# Assignment
Which lines of the records below contain the word "mouse"? Show each one.

# Input data

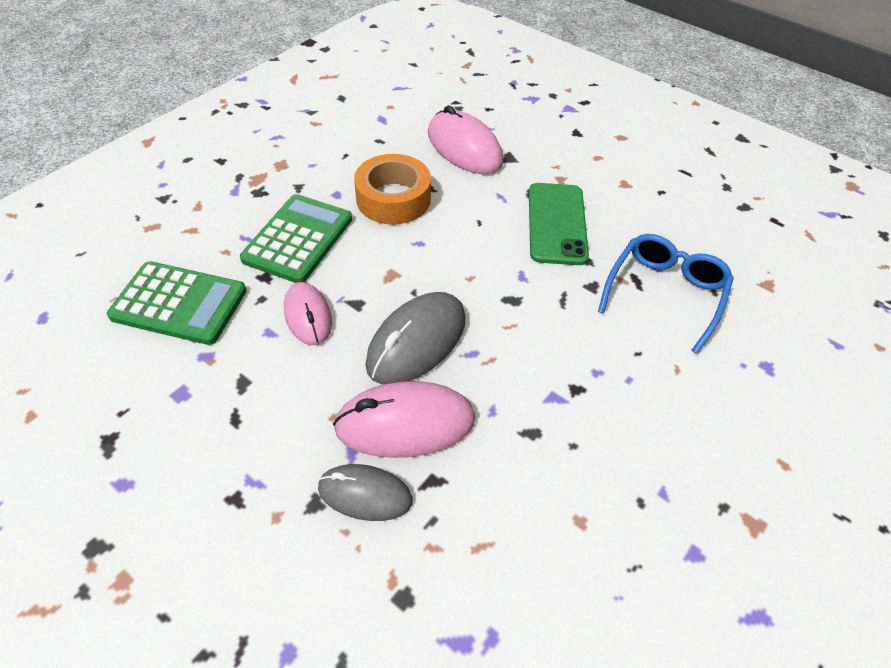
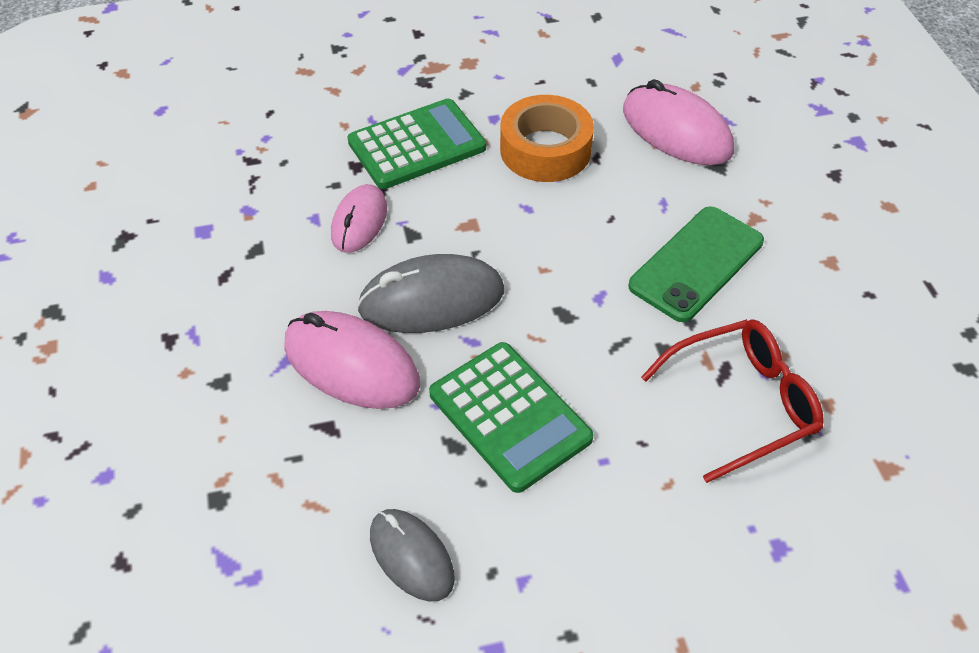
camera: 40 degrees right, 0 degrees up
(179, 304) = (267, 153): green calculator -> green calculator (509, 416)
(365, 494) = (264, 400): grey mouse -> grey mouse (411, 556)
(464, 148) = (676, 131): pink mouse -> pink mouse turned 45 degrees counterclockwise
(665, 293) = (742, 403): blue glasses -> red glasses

# Answer to the exercise
(365, 494) = (264, 400): grey mouse -> grey mouse (411, 556)
(464, 148) = (676, 131): pink mouse -> pink mouse turned 45 degrees counterclockwise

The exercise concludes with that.